■ **WHAT TO PRODUCE**
Reproduce all of the data exactly. Images are not to appear in the reply.

■ **DATASET RECORDS**
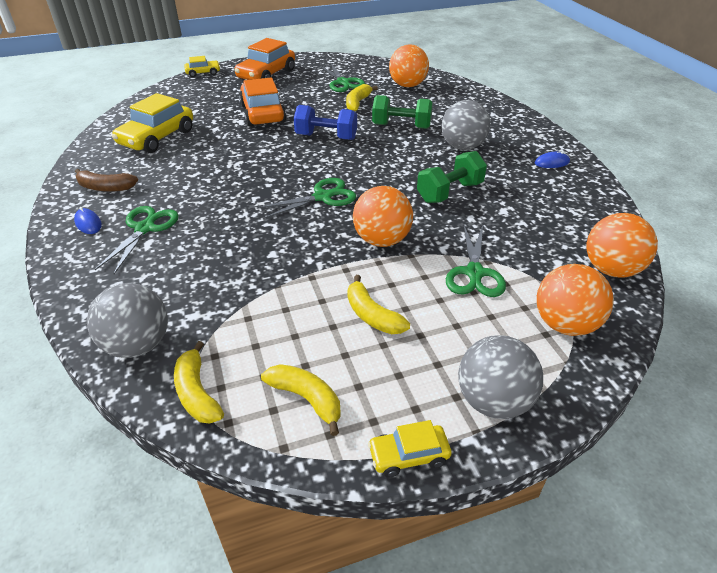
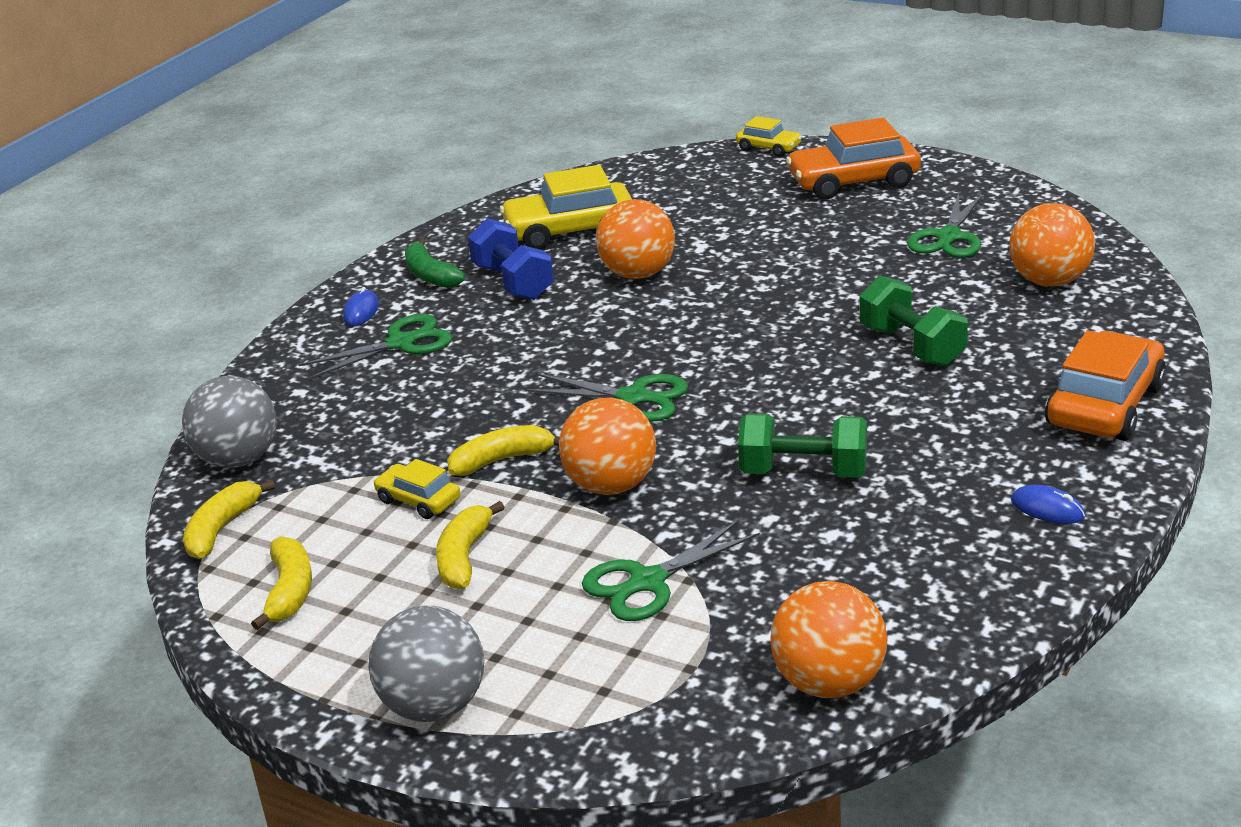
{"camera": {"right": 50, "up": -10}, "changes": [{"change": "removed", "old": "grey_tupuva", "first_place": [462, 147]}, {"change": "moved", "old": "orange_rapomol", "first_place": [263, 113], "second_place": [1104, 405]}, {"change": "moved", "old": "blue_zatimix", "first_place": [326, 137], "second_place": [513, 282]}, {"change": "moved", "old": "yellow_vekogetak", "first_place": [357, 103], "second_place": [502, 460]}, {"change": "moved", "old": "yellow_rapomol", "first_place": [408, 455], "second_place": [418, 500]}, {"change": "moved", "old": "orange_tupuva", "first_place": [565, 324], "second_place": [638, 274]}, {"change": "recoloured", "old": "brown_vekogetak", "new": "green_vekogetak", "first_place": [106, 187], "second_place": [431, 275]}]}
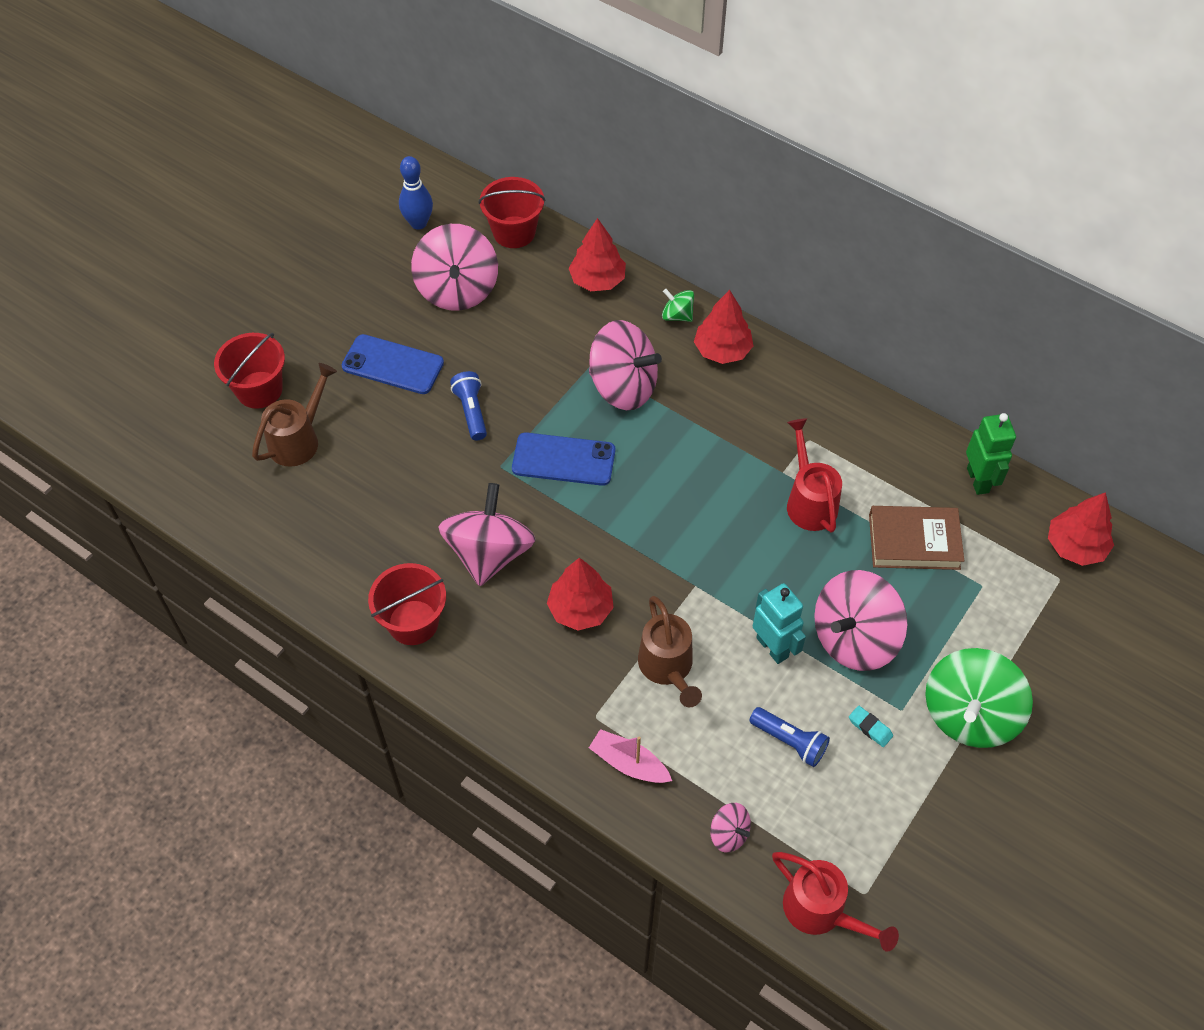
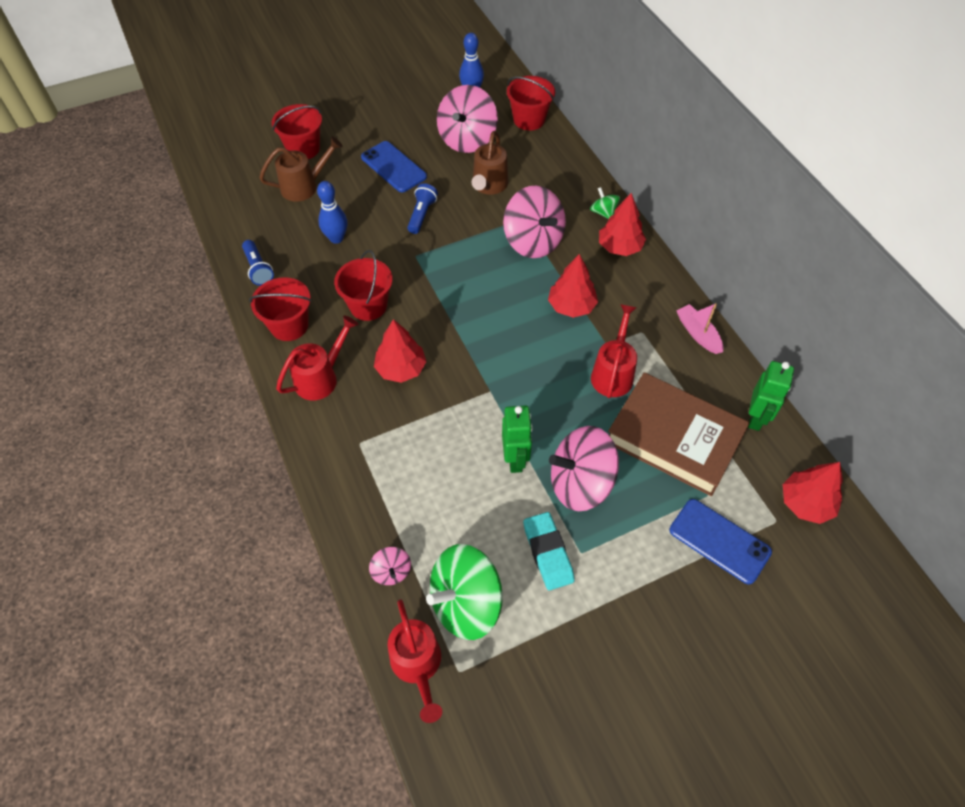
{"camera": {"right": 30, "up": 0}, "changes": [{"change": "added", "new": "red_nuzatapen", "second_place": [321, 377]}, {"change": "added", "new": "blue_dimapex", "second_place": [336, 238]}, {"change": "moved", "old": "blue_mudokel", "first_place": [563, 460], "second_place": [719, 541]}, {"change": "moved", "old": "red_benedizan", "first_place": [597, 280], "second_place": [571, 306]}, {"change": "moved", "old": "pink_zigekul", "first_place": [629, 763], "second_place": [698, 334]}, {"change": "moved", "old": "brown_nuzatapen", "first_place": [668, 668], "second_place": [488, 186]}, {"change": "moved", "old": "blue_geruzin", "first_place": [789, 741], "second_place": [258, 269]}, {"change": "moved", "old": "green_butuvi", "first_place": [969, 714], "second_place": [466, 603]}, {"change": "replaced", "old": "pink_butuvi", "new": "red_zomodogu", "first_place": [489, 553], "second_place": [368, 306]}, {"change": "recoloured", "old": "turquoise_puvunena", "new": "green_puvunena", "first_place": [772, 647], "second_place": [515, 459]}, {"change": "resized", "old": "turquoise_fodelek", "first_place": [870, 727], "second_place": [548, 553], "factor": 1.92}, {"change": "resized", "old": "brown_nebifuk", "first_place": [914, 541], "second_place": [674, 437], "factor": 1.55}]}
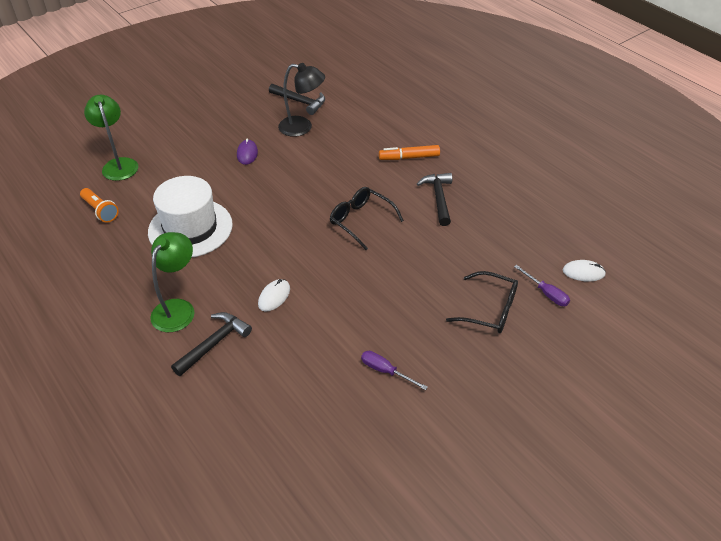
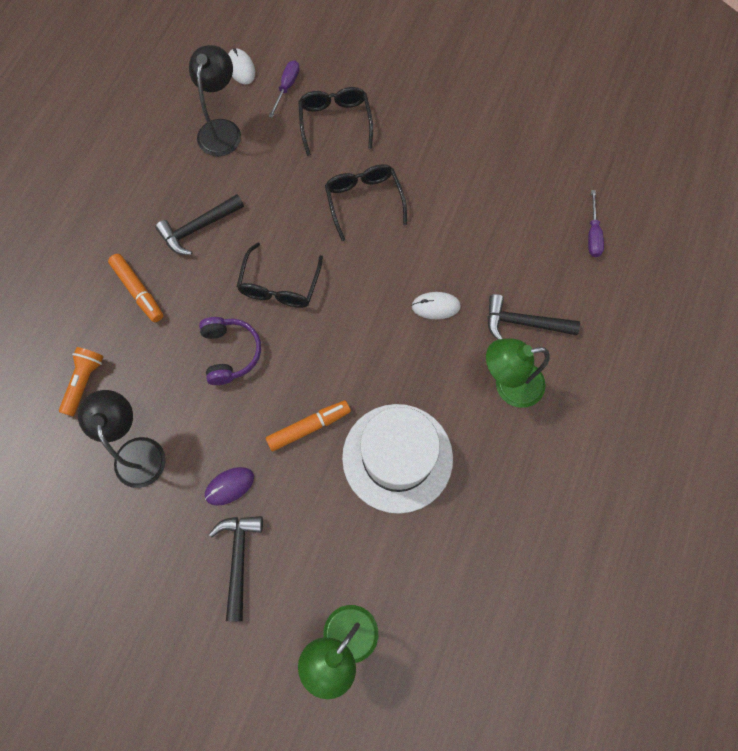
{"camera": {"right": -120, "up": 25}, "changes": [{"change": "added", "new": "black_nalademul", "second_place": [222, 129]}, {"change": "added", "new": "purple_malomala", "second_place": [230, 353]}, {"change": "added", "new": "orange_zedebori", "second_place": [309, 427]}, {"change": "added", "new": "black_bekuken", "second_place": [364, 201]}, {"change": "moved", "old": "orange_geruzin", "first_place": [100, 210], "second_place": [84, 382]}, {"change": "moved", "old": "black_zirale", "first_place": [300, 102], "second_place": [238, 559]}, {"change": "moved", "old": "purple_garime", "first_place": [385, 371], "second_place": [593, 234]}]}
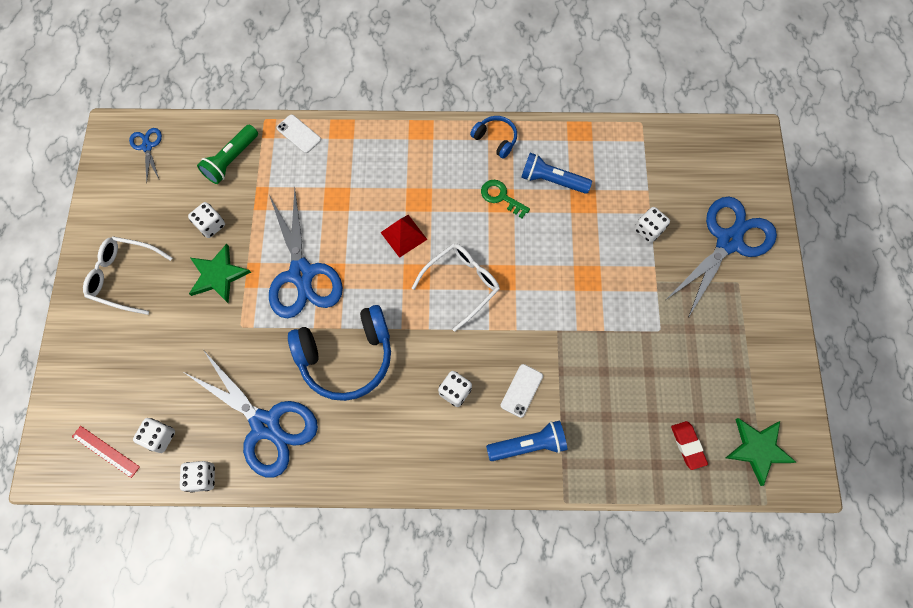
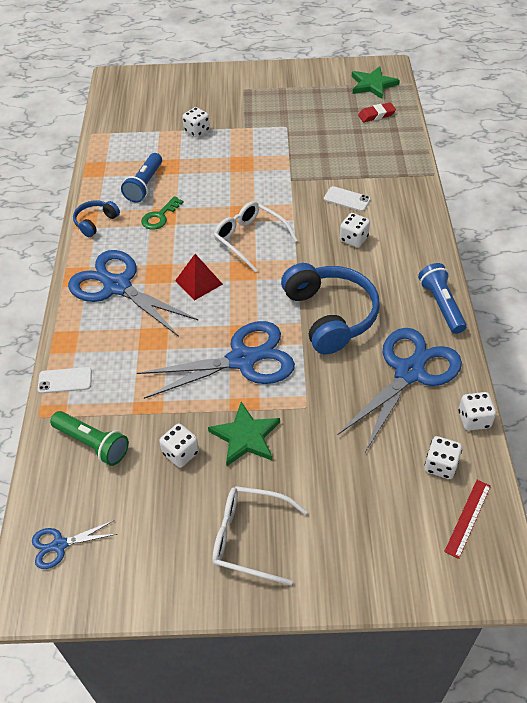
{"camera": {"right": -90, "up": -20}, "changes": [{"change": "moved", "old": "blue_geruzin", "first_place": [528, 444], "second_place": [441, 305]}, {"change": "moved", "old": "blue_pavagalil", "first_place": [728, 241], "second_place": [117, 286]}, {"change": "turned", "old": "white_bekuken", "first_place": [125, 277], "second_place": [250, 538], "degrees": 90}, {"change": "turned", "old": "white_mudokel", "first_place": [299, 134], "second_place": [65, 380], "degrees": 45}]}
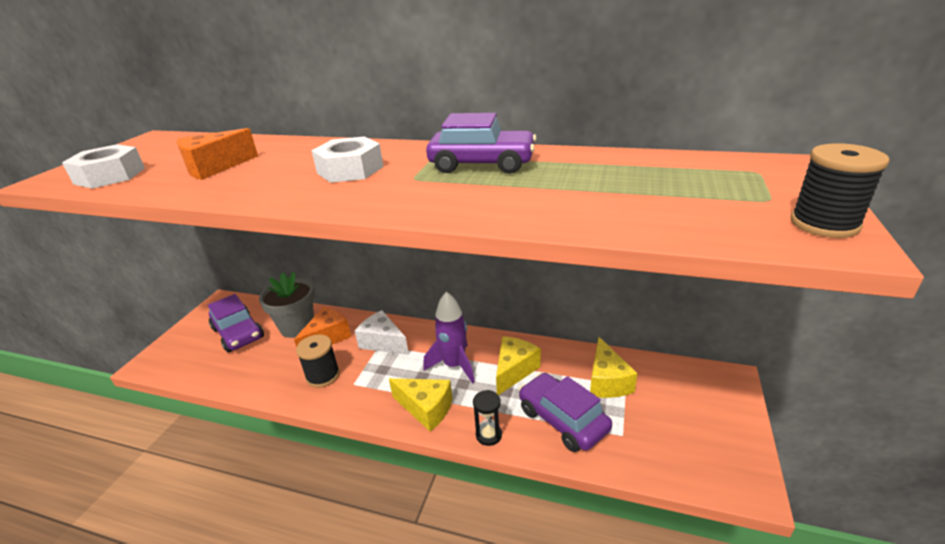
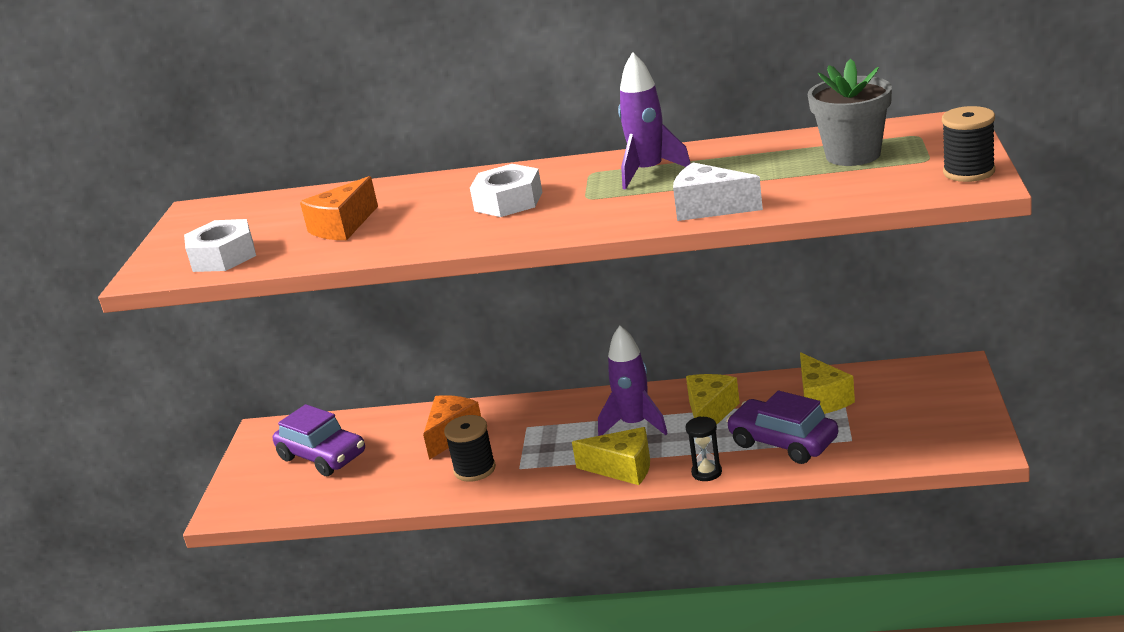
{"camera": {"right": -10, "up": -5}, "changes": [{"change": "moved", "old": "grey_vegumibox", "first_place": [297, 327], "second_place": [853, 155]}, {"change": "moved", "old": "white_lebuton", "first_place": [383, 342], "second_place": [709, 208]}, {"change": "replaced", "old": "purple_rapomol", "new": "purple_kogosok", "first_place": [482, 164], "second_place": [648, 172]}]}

■ **RESPONSE FOR THIS EXERCISE**
{"camera": {"right": 50, "up": -10}, "changes": [{"change": "removed", "old": "grey_tupuva", "first_place": [462, 147]}, {"change": "moved", "old": "orange_rapomol", "first_place": [263, 113], "second_place": [1104, 405]}, {"change": "moved", "old": "blue_zatimix", "first_place": [326, 137], "second_place": [513, 282]}, {"change": "moved", "old": "yellow_vekogetak", "first_place": [357, 103], "second_place": [502, 460]}, {"change": "moved", "old": "yellow_rapomol", "first_place": [408, 455], "second_place": [418, 500]}, {"change": "moved", "old": "orange_tupuva", "first_place": [565, 324], "second_place": [638, 274]}, {"change": "recoloured", "old": "brown_vekogetak", "new": "green_vekogetak", "first_place": [106, 187], "second_place": [431, 275]}]}
{"camera": {"right": 30, "up": 0}, "changes": [{"change": "added", "new": "red_nuzatapen", "second_place": [321, 377]}, {"change": "added", "new": "blue_dimapex", "second_place": [336, 238]}, {"change": "moved", "old": "blue_mudokel", "first_place": [563, 460], "second_place": [719, 541]}, {"change": "moved", "old": "red_benedizan", "first_place": [597, 280], "second_place": [571, 306]}, {"change": "moved", "old": "pink_zigekul", "first_place": [629, 763], "second_place": [698, 334]}, {"change": "moved", "old": "brown_nuzatapen", "first_place": [668, 668], "second_place": [488, 186]}, {"change": "moved", "old": "blue_geruzin", "first_place": [789, 741], "second_place": [258, 269]}, {"change": "moved", "old": "green_butuvi", "first_place": [969, 714], "second_place": [466, 603]}, {"change": "replaced", "old": "pink_butuvi", "new": "red_zomodogu", "first_place": [489, 553], "second_place": [368, 306]}, {"change": "recoloured", "old": "turquoise_puvunena", "new": "green_puvunena", "first_place": [772, 647], "second_place": [515, 459]}, {"change": "resized", "old": "turquoise_fodelek", "first_place": [870, 727], "second_place": [548, 553], "factor": 1.92}, {"change": "resized", "old": "brown_nebifuk", "first_place": [914, 541], "second_place": [674, 437], "factor": 1.55}]}
{"camera": {"right": -120, "up": 25}, "changes": [{"change": "added", "new": "black_nalademul", "second_place": [222, 129]}, {"change": "added", "new": "purple_malomala", "second_place": [230, 353]}, {"change": "added", "new": "orange_zedebori", "second_place": [309, 427]}, {"change": "added", "new": "black_bekuken", "second_place": [364, 201]}, {"change": "moved", "old": "orange_geruzin", "first_place": [100, 210], "second_place": [84, 382]}, {"change": "moved", "old": "black_zirale", "first_place": [300, 102], "second_place": [238, 559]}, {"change": "moved", "old": "purple_garime", "first_place": [385, 371], "second_place": [593, 234]}]}
{"camera": {"right": -90, "up": -20}, "changes": [{"change": "moved", "old": "blue_geruzin", "first_place": [528, 444], "second_place": [441, 305]}, {"change": "moved", "old": "blue_pavagalil", "first_place": [728, 241], "second_place": [117, 286]}, {"change": "turned", "old": "white_bekuken", "first_place": [125, 277], "second_place": [250, 538], "degrees": 90}, {"change": "turned", "old": "white_mudokel", "first_place": [299, 134], "second_place": [65, 380], "degrees": 45}]}
{"camera": {"right": -10, "up": -5}, "changes": [{"change": "moved", "old": "grey_vegumibox", "first_place": [297, 327], "second_place": [853, 155]}, {"change": "moved", "old": "white_lebuton", "first_place": [383, 342], "second_place": [709, 208]}, {"change": "replaced", "old": "purple_rapomol", "new": "purple_kogosok", "first_place": [482, 164], "second_place": [648, 172]}]}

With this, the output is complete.